[GIVEN DATA Boundary: Start]
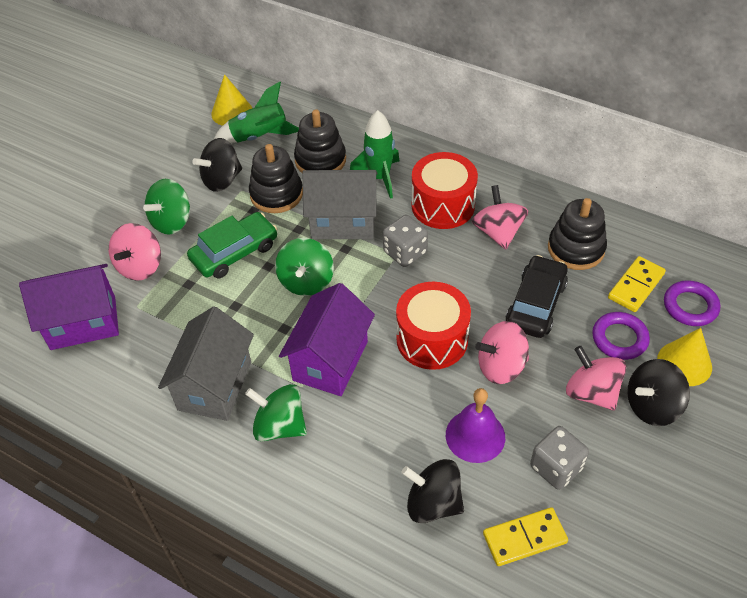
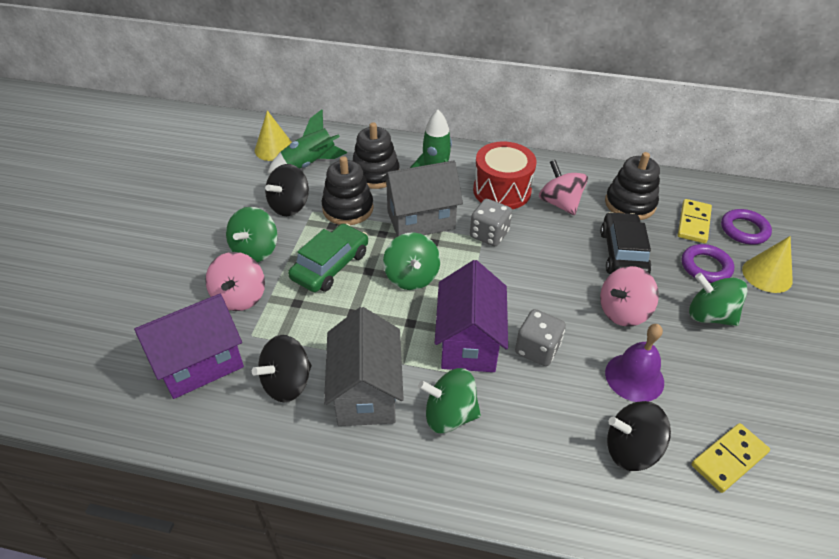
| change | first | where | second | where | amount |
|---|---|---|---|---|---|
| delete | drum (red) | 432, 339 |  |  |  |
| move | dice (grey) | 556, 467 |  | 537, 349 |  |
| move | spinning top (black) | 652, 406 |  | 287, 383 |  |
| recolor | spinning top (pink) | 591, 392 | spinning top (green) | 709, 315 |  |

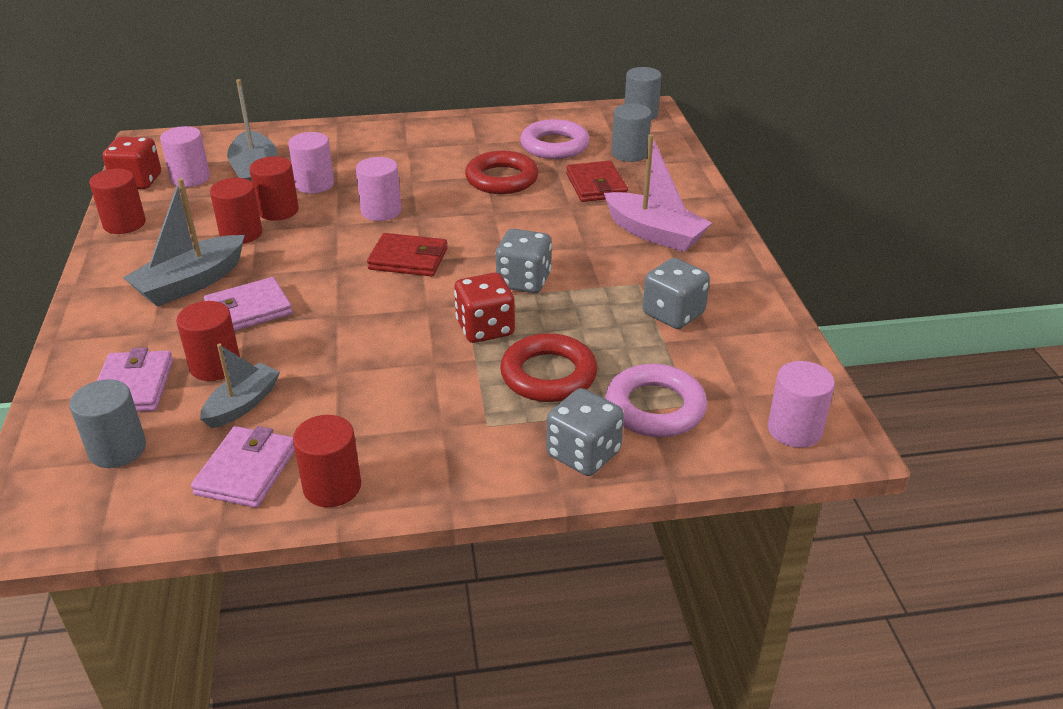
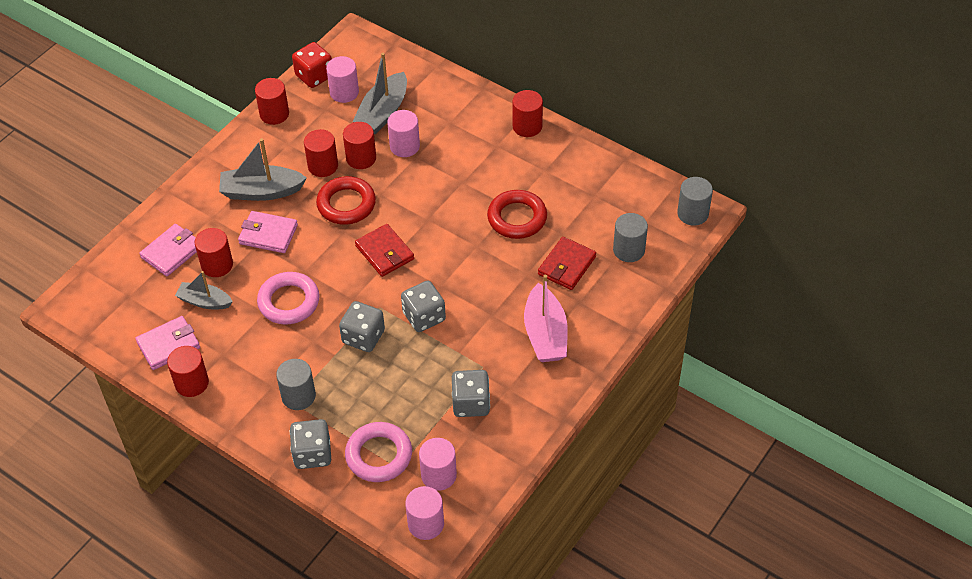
| change | first | where | second | where | amount |
|---|---|---|---|---|---|
| insert |  |  | cylinder (red) | 527, 126 |  |
| move | cylinder (grey) | 117, 449 |  | 298, 396 |  |
| move | cylinder (pink) | 381, 211 |  | 438, 475 |  |
| move | ring (red) | 548, 375 |  | 346, 204 |  |
| move | ring (pink) | 554, 146 |  | 289, 302 |  |
| recolor | dice (red) | 485, 328 | dice (grey) | 363, 337 |  |
| rotate | boat (grey) | 243, 404 |  | 204, 301 | 150 degrees counterclockwise |

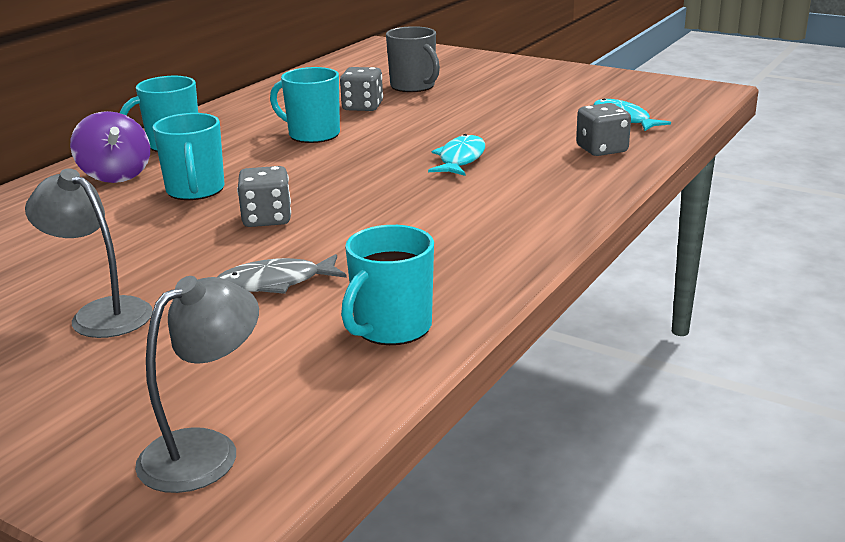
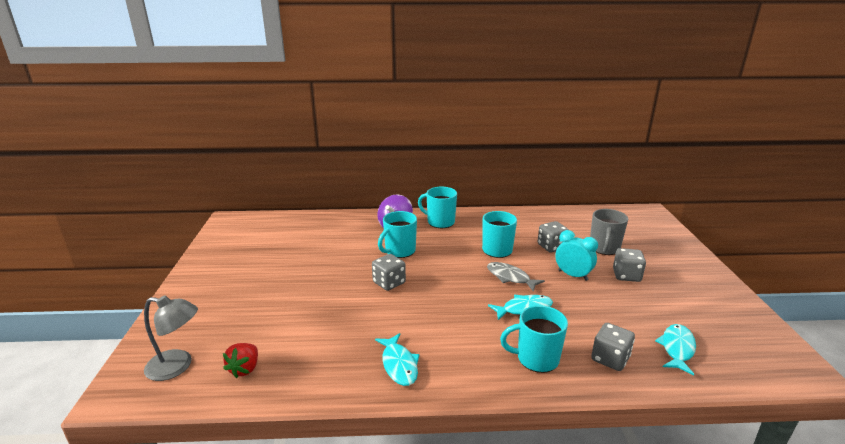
| change | first | where | second | where | amount |
|---|---|---|---|---|---|
| delete | lamp (grey) | 101, 313 |  |  |  |
| insert |  |  | strawberry (red) | 245, 369 |  |
| insert |  |  | fish (turquoise) | 399, 365 |  |
| insert |  |  | clock (turquoise) | 572, 275 |  |
| insert |  |  | dice (grey) | 626, 275 |  |
| move | fish (grey) | 275, 283 |  | 510, 277 |  |
| move | mug (turquoise) | 391, 328 |  | 536, 359 |  |

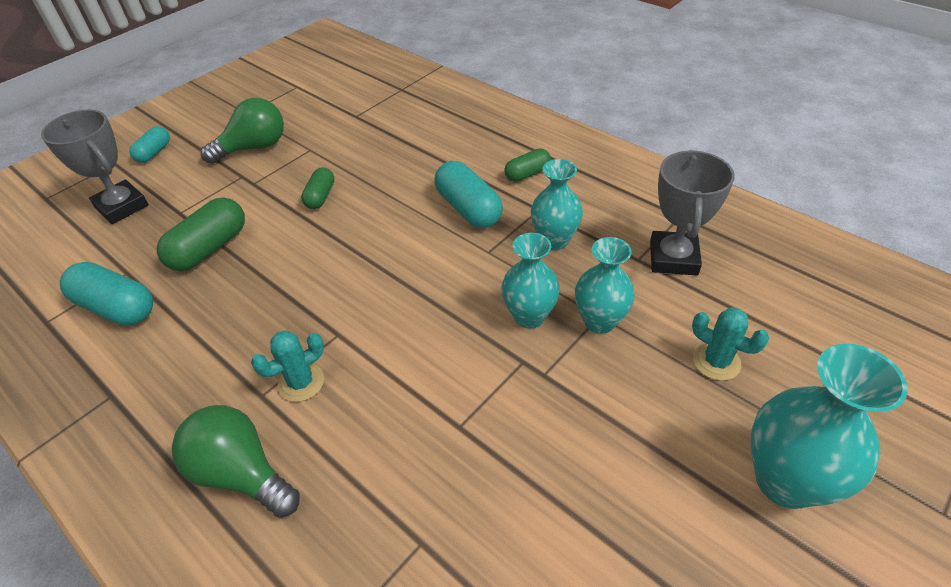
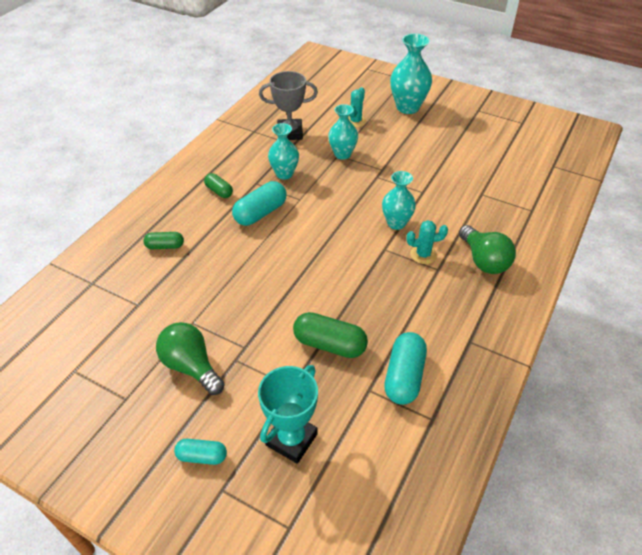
| change | first | where | second | where | amount |
|---|---|---|---|---|---|
| move | capsule (green) | 320, 196 |  | 165, 246 |  |
| move | vase (turquoise) | 529, 316 |  | 396, 223 |  |
| recolor | trophy (grey) | 122, 206 | trophy (turquoise) | 291, 439 |  |
| rotate | light bulb (green) | 242, 473 |  | 483, 260 | 45 degrees counterclockwise |
| rotate | cactus (turquoise) | 301, 382 |  | 423, 254 | 45 degrees counterclockwise |

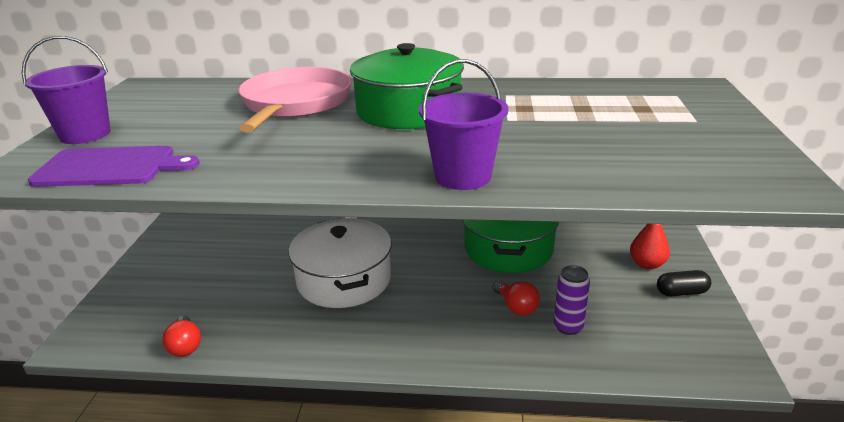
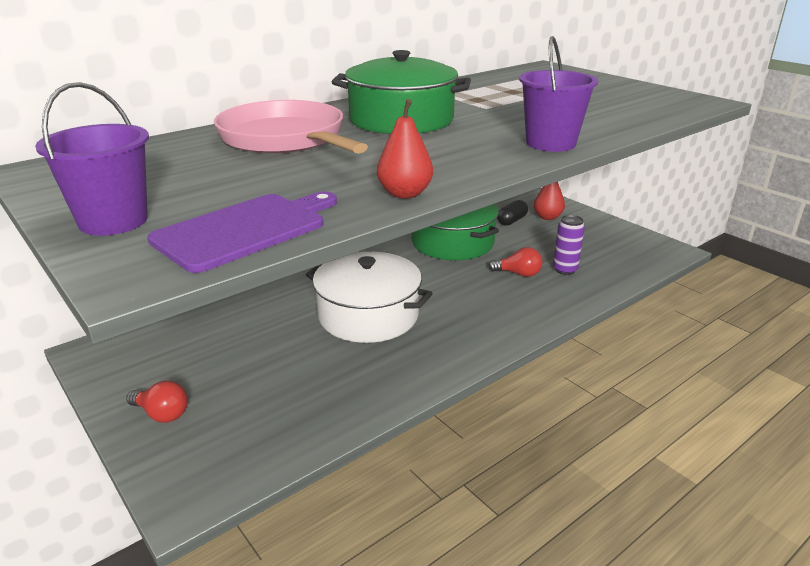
| change | first | where | second | where | amount |
|---|---|---|---|---|---|
| insert |  |  | pear (red) | 404, 194 |  |
| move | light bulb (red) | 185, 346 |  | 162, 414 |  |
| move | capsule (black) | 681, 292 |  | 512, 221 |  |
[GIVEN DATA Boundary: End]
§ **EXERCISE AIM**
Output all the data above verbatim, leaving out images.

§ **YOUR RESPONSE**
| change | first | where | second | where | amount |
|---|---|---|---|---|---|
| delete | drum (red) | 432, 339 |  |  |  |
| move | dice (grey) | 556, 467 |  | 537, 349 |  |
| move | spinning top (black) | 652, 406 |  | 287, 383 |  |
| recolor | spinning top (pink) | 591, 392 | spinning top (green) | 709, 315 |  |

| change | first | where | second | where | amount |
|---|---|---|---|---|---|
| insert |  |  | cylinder (red) | 527, 126 |  |
| move | cylinder (grey) | 117, 449 |  | 298, 396 |  |
| move | cylinder (pink) | 381, 211 |  | 438, 475 |  |
| move | ring (red) | 548, 375 |  | 346, 204 |  |
| move | ring (pink) | 554, 146 |  | 289, 302 |  |
| recolor | dice (red) | 485, 328 | dice (grey) | 363, 337 |  |
| rotate | boat (grey) | 243, 404 |  | 204, 301 | 150 degrees counterclockwise |

| change | first | where | second | where | amount |
|---|---|---|---|---|---|
| delete | lamp (grey) | 101, 313 |  |  |  |
| insert |  |  | strawberry (red) | 245, 369 |  |
| insert |  |  | fish (turquoise) | 399, 365 |  |
| insert |  |  | clock (turquoise) | 572, 275 |  |
| insert |  |  | dice (grey) | 626, 275 |  |
| move | fish (grey) | 275, 283 |  | 510, 277 |  |
| move | mug (turquoise) | 391, 328 |  | 536, 359 |  |

| change | first | where | second | where | amount |
|---|---|---|---|---|---|
| move | capsule (green) | 320, 196 |  | 165, 246 |  |
| move | vase (turquoise) | 529, 316 |  | 396, 223 |  |
| recolor | trophy (grey) | 122, 206 | trophy (turquoise) | 291, 439 |  |
| rotate | light bulb (green) | 242, 473 |  | 483, 260 | 45 degrees counterclockwise |
| rotate | cactus (turquoise) | 301, 382 |  | 423, 254 | 45 degrees counterclockwise |

| change | first | where | second | where | amount |
|---|---|---|---|---|---|
| insert |  |  | pear (red) | 404, 194 |  |
| move | light bulb (red) | 185, 346 |  | 162, 414 |  |
| move | capsule (black) | 681, 292 |  | 512, 221 |  |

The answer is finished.